WHAT YOU NEED TO DO: Return the listing below exactly, with the pictures dropped.

SUPPLIED MATERIAL:
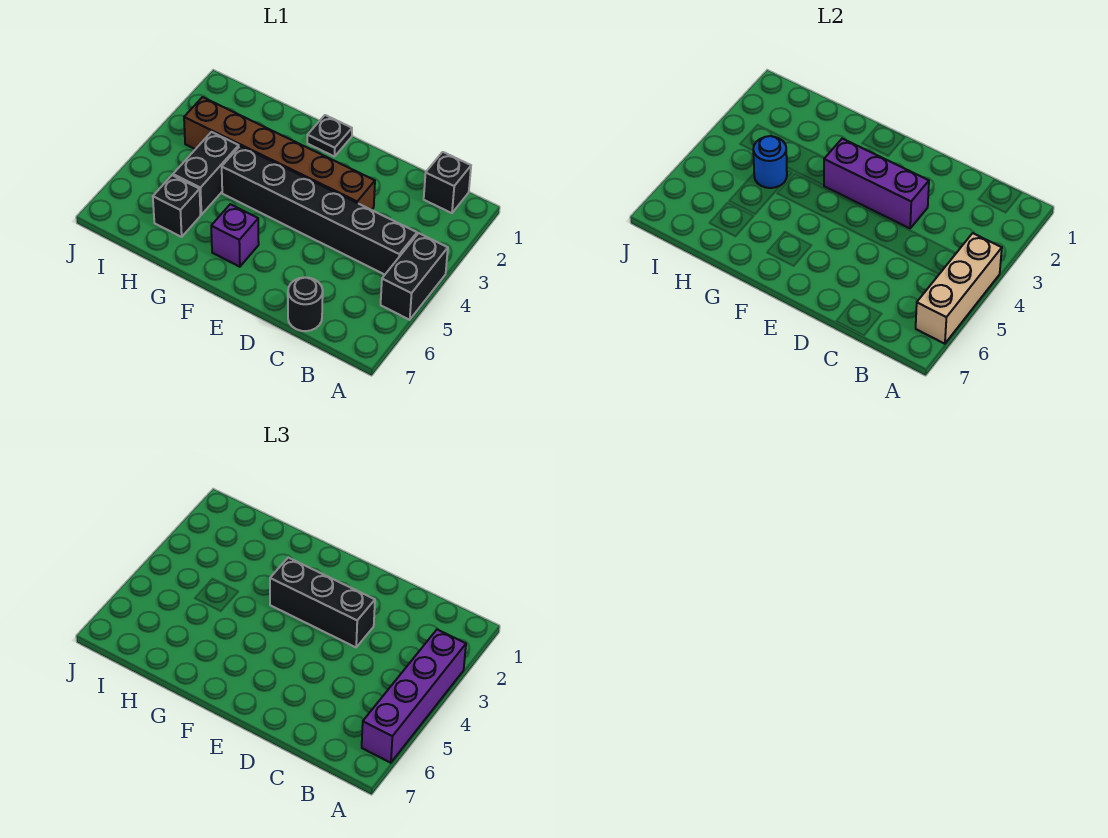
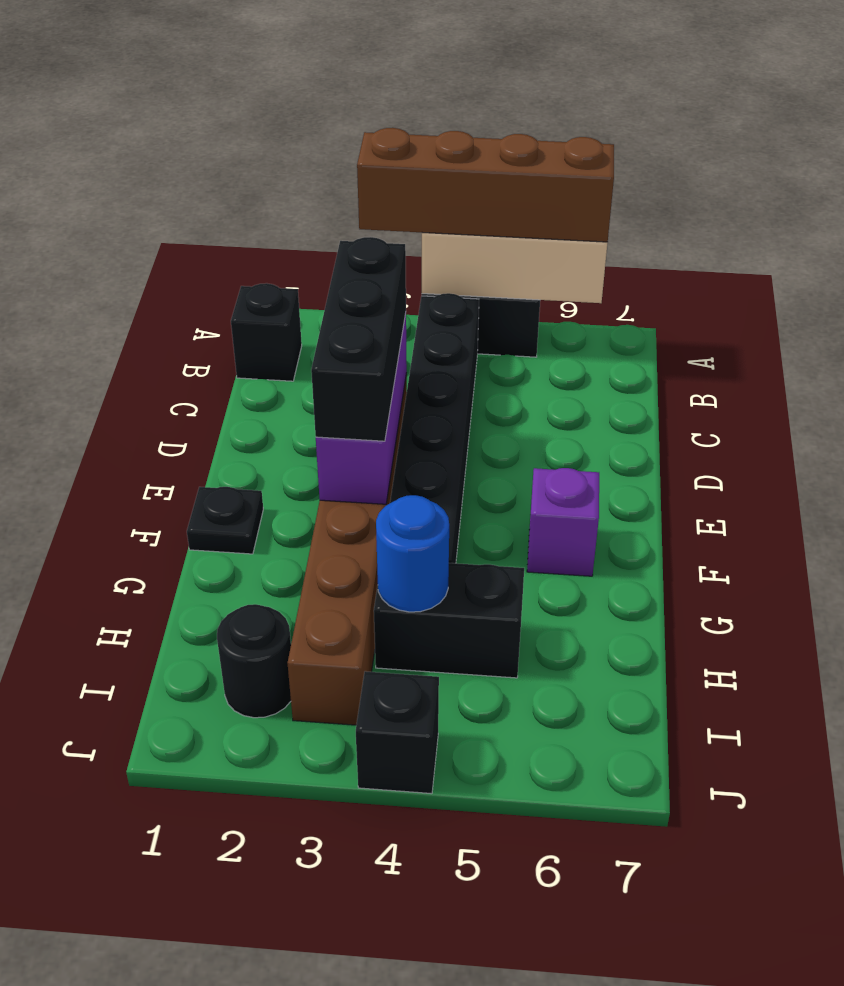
purple brick A3:A6 level 3 -> brown brick A3:A6 level 3
black round brick C7 level 1 -> black round brick I2 level 1
black brick H6 level 1 -> black brick J4 level 1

RESULT FOR THIS TASK:
purple brick A3:A6 level 3 -> brown brick A3:A6 level 3
black round brick C7 level 1 -> black round brick I2 level 1
black brick H6 level 1 -> black brick J4 level 1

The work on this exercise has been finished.